(Word and element locating items)
========================================

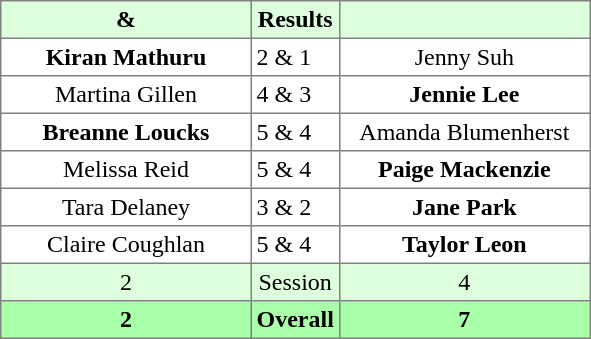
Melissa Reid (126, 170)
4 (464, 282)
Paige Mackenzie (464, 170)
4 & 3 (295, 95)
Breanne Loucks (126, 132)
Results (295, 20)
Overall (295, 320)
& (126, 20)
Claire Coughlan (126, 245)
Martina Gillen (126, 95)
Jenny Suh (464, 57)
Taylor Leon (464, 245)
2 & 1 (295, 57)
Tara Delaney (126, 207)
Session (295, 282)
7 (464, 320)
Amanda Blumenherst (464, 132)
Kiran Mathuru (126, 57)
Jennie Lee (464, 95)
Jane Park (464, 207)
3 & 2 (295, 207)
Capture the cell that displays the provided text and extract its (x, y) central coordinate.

========================================

Exercise directions: Could you reproduce every line of the items above word for word, omitting the picture?

Response to the exercise:
Melissa Reid (126, 170)
4 (464, 282)
Paige Mackenzie (464, 170)
4 & 3 (295, 95)
Breanne Loucks (126, 132)
Results (295, 20)
Overall (295, 320)
& (126, 20)
Claire Coughlan (126, 245)
Martina Gillen (126, 95)
Jenny Suh (464, 57)
Taylor Leon (464, 245)
2 & 1 (295, 57)
Tara Delaney (126, 207)
Session (295, 282)
7 (464, 320)
Amanda Blumenherst (464, 132)
Kiran Mathuru (126, 57)
Jennie Lee (464, 95)
Jane Park (464, 207)
3 & 2 (295, 207)
Capture the cell that displays the provided text and extract its (x, y) central coordinate.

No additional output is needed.